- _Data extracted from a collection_
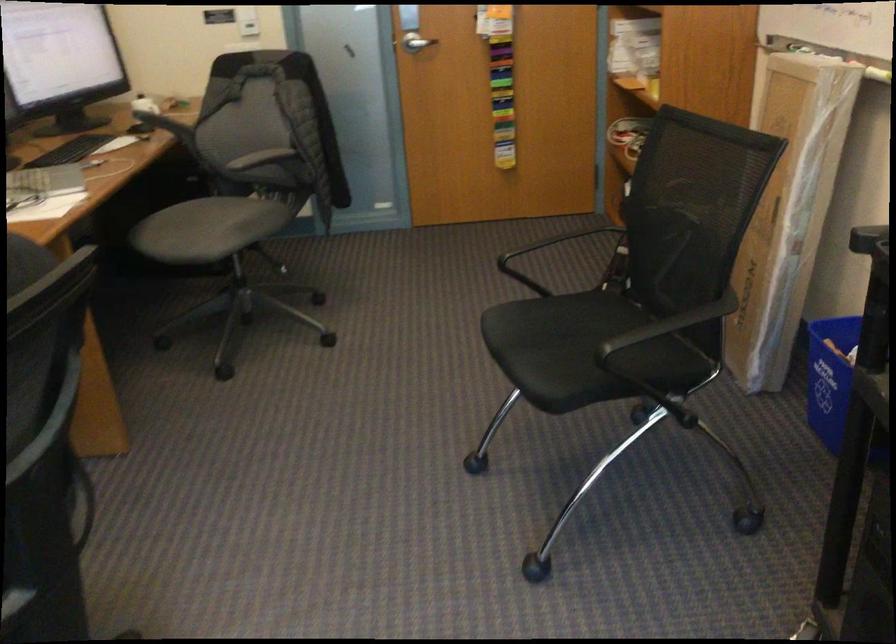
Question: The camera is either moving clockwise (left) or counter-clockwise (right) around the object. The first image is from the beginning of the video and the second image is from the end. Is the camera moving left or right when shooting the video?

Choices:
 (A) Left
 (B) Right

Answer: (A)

- _WHAT IS ASKED_
Please duplicate each line of the material above word for word, omitting the pictures.

- _SOLUTION BELOW_
Question: The camera is either moving clockwise (left) or counter-clockwise (right) around the object. The first image is from the beginning of the video and the second image is from the end. Is the camera moving left or right when shooting the video?

Choices:
 (A) Left
 (B) Right

Answer: (A)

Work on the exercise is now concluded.